◆ EXERCISE AIM: Print out each entry without alteration, and keep the pictures out.

--- DATA IN THIS EXERCISE ---

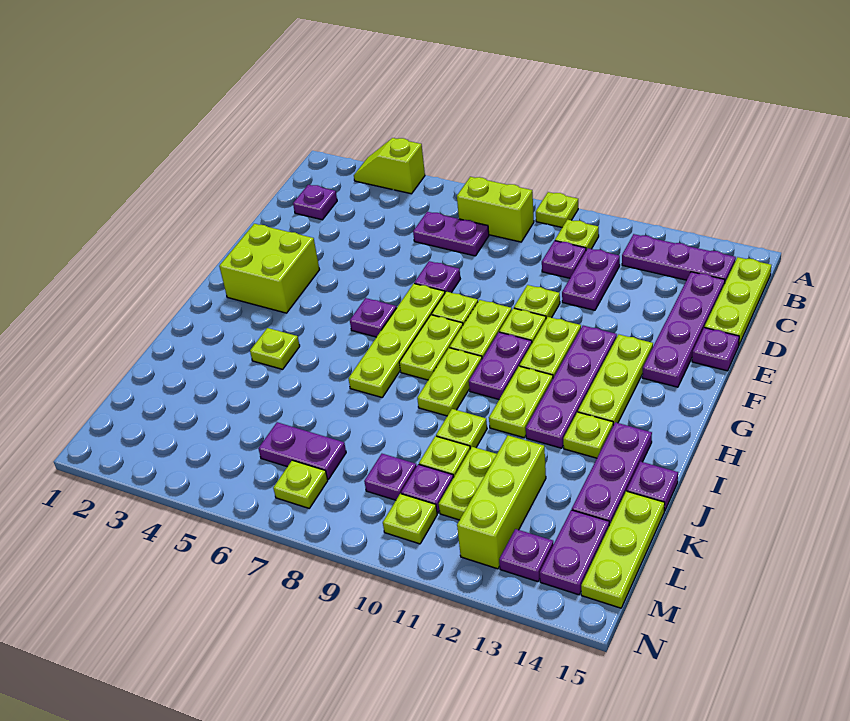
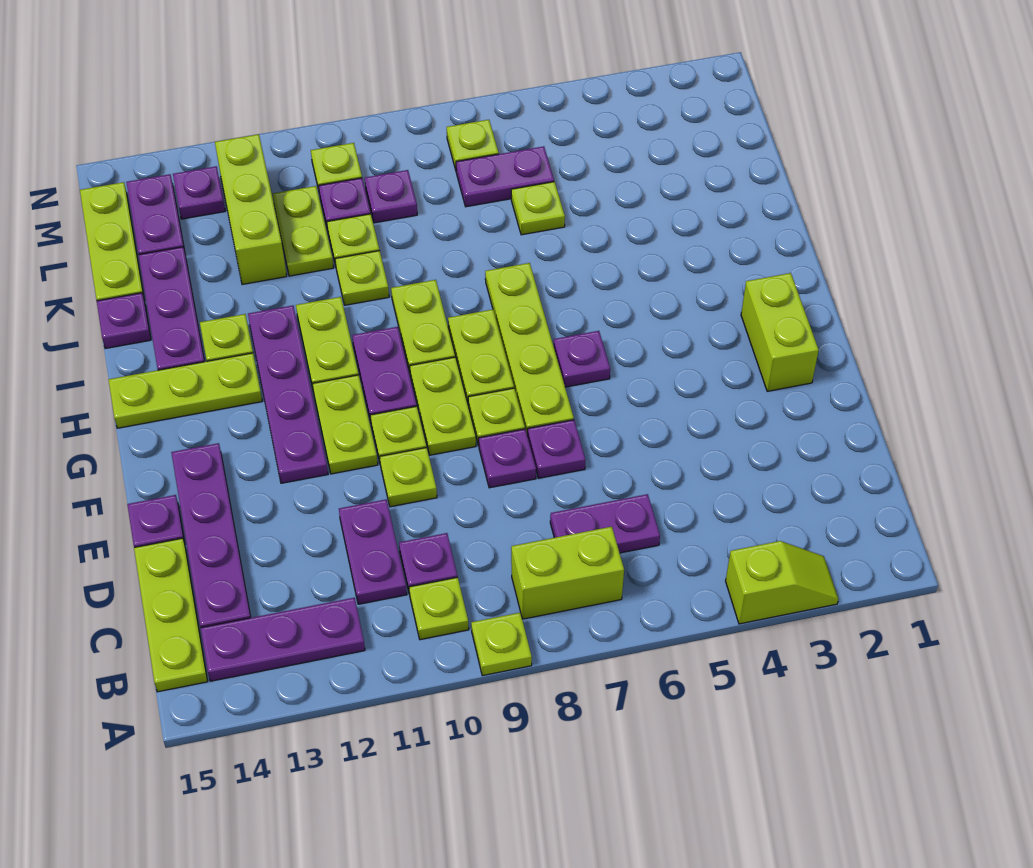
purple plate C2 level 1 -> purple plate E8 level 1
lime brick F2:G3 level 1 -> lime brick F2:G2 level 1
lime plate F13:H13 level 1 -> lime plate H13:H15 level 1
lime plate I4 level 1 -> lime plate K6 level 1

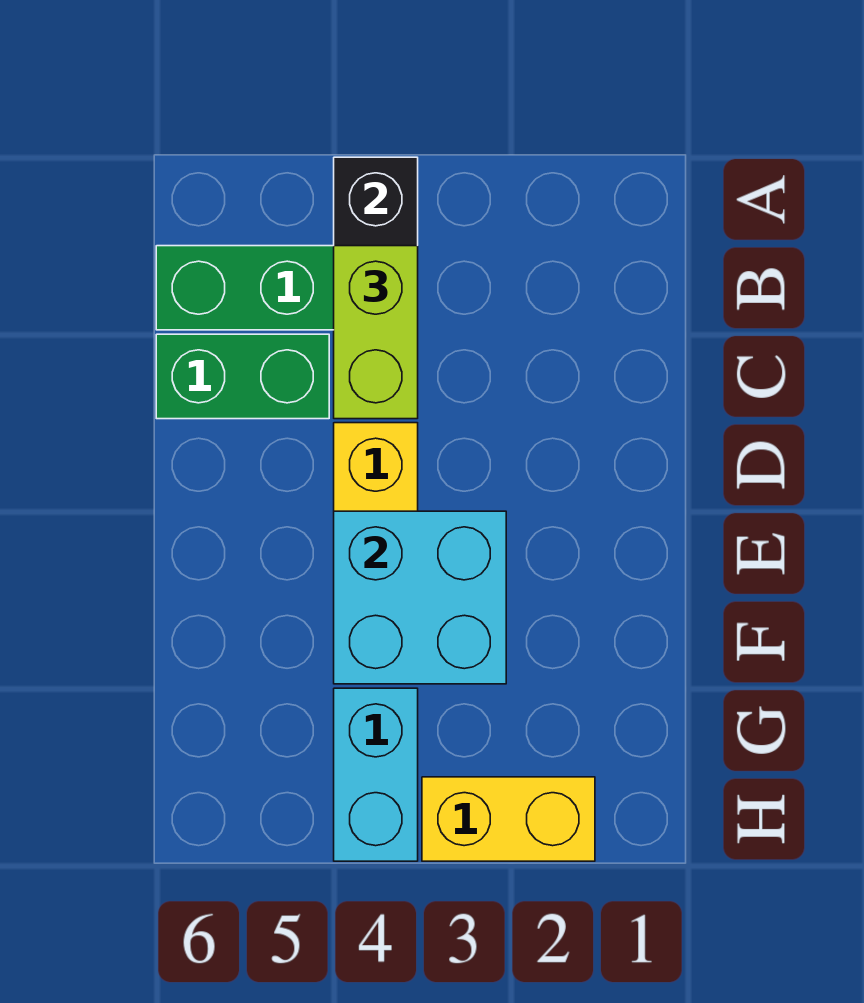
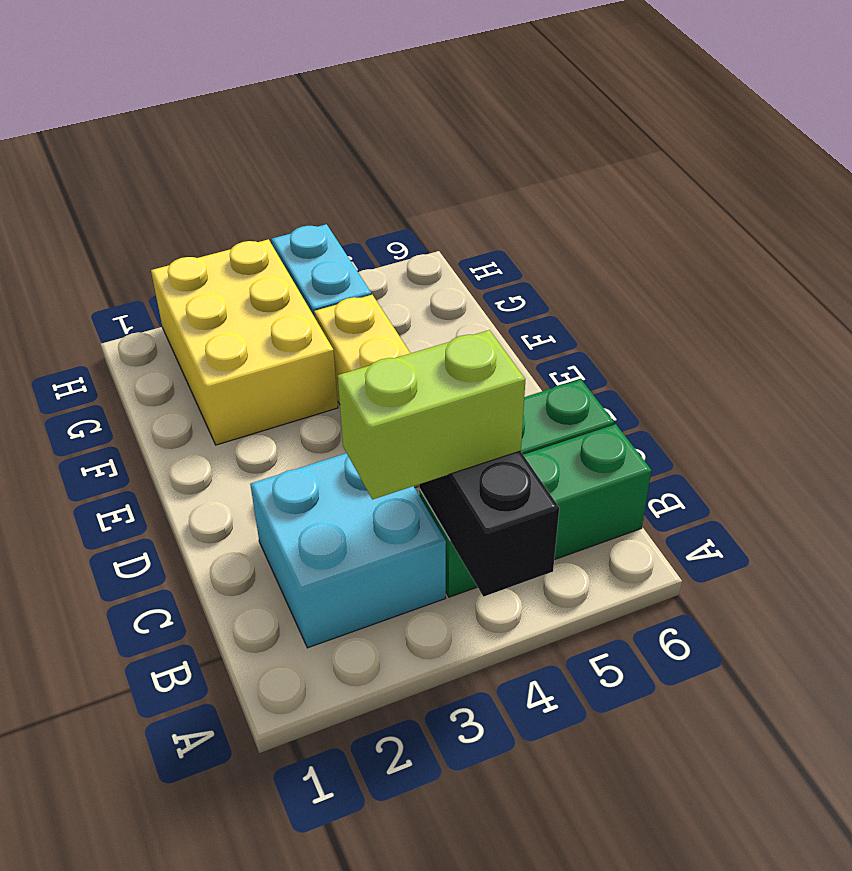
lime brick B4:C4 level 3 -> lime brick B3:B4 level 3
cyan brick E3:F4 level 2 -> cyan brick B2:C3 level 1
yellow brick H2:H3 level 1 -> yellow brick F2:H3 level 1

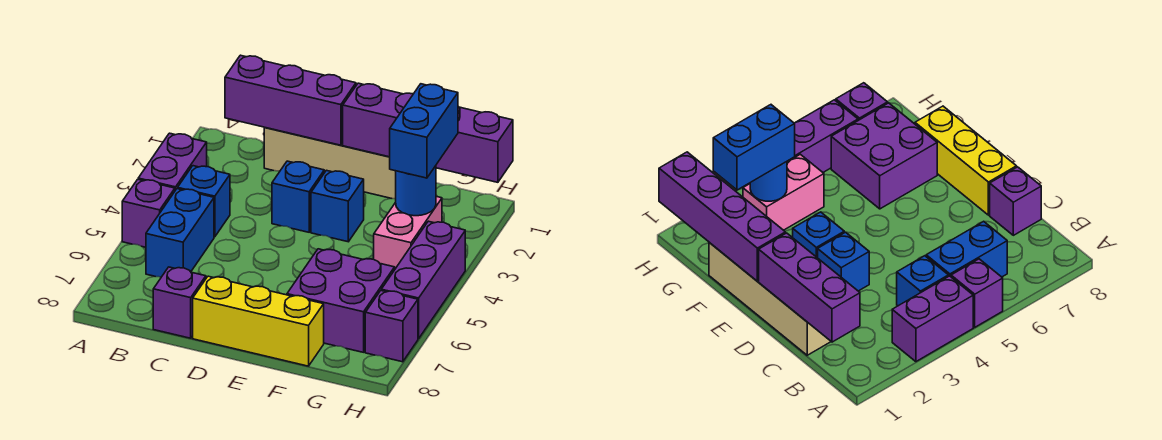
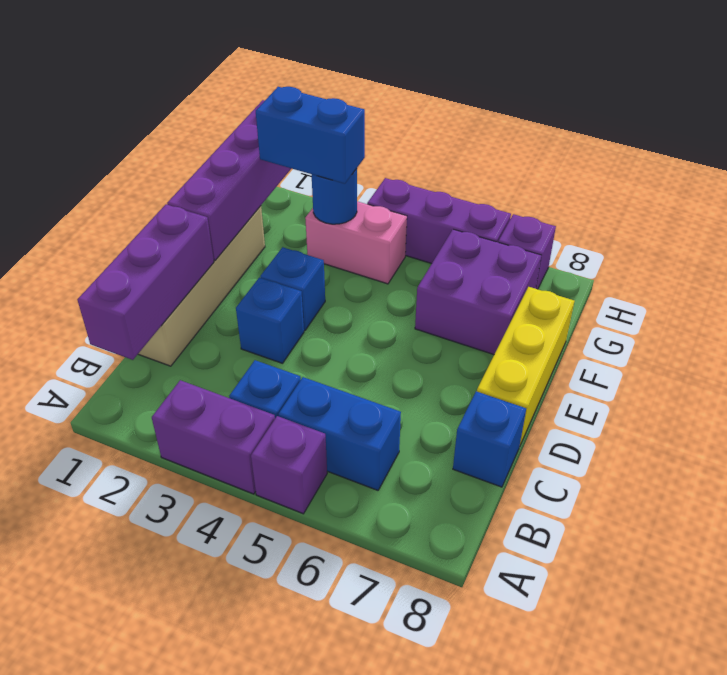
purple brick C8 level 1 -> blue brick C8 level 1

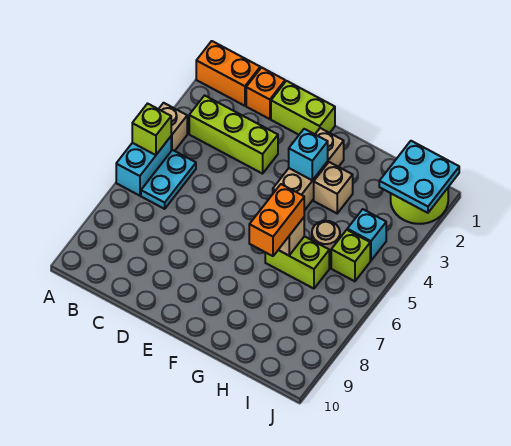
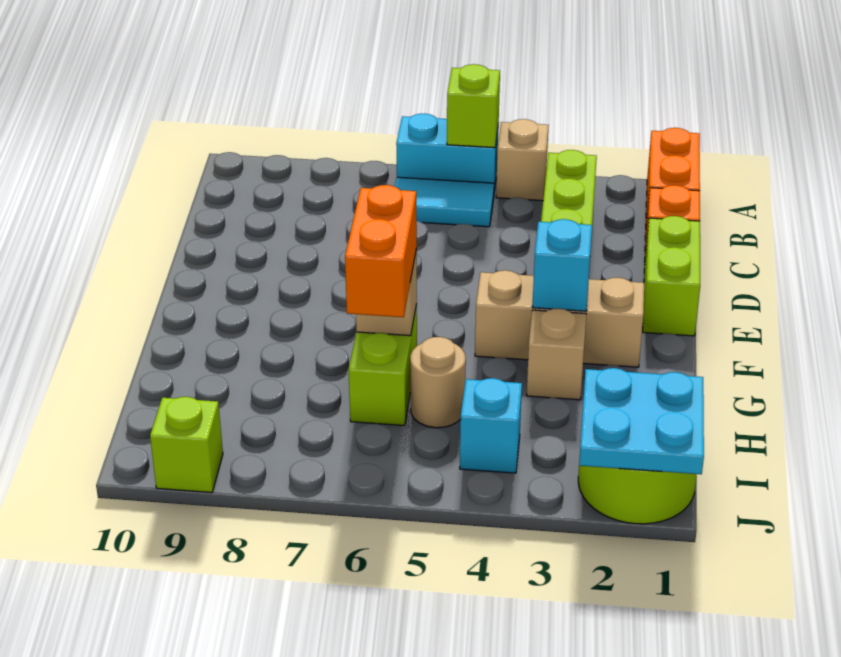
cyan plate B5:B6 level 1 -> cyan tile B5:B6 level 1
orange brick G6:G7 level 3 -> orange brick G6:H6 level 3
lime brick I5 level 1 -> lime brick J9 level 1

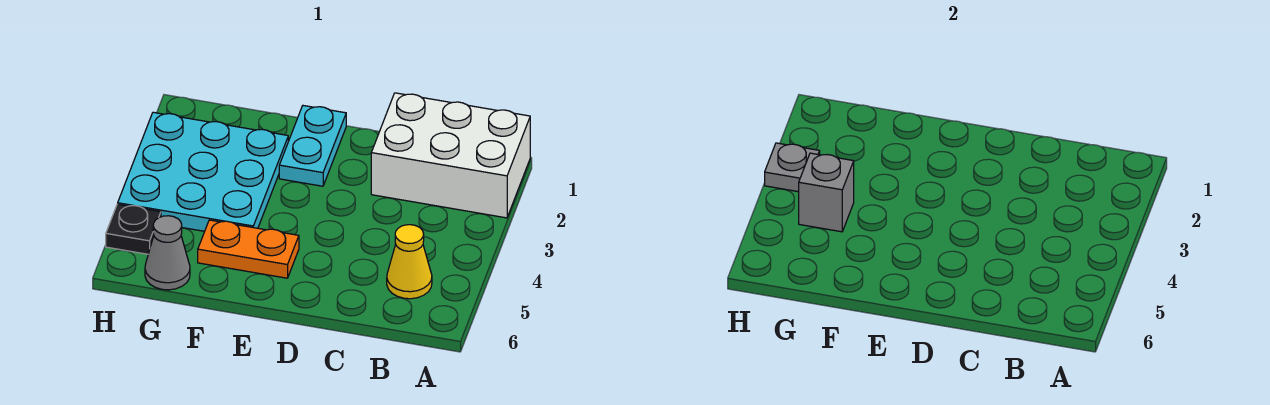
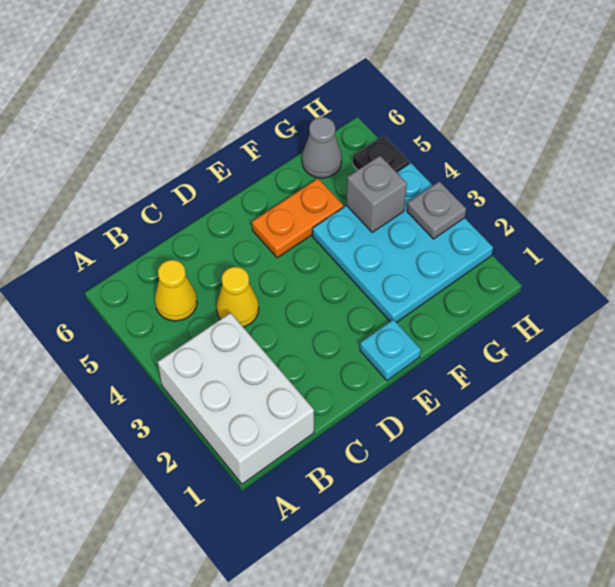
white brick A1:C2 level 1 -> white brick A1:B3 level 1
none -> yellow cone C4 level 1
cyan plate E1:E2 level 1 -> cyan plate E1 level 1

---

◆ TASK ANSWER:
purple plate C2 level 1 -> purple plate E8 level 1
lime brick F2:G3 level 1 -> lime brick F2:G2 level 1
lime plate F13:H13 level 1 -> lime plate H13:H15 level 1
lime plate I4 level 1 -> lime plate K6 level 1

lime brick B4:C4 level 3 -> lime brick B3:B4 level 3
cyan brick E3:F4 level 2 -> cyan brick B2:C3 level 1
yellow brick H2:H3 level 1 -> yellow brick F2:H3 level 1

purple brick C8 level 1 -> blue brick C8 level 1

cyan plate B5:B6 level 1 -> cyan tile B5:B6 level 1
orange brick G6:G7 level 3 -> orange brick G6:H6 level 3
lime brick I5 level 1 -> lime brick J9 level 1

white brick A1:C2 level 1 -> white brick A1:B3 level 1
none -> yellow cone C4 level 1
cyan plate E1:E2 level 1 -> cyan plate E1 level 1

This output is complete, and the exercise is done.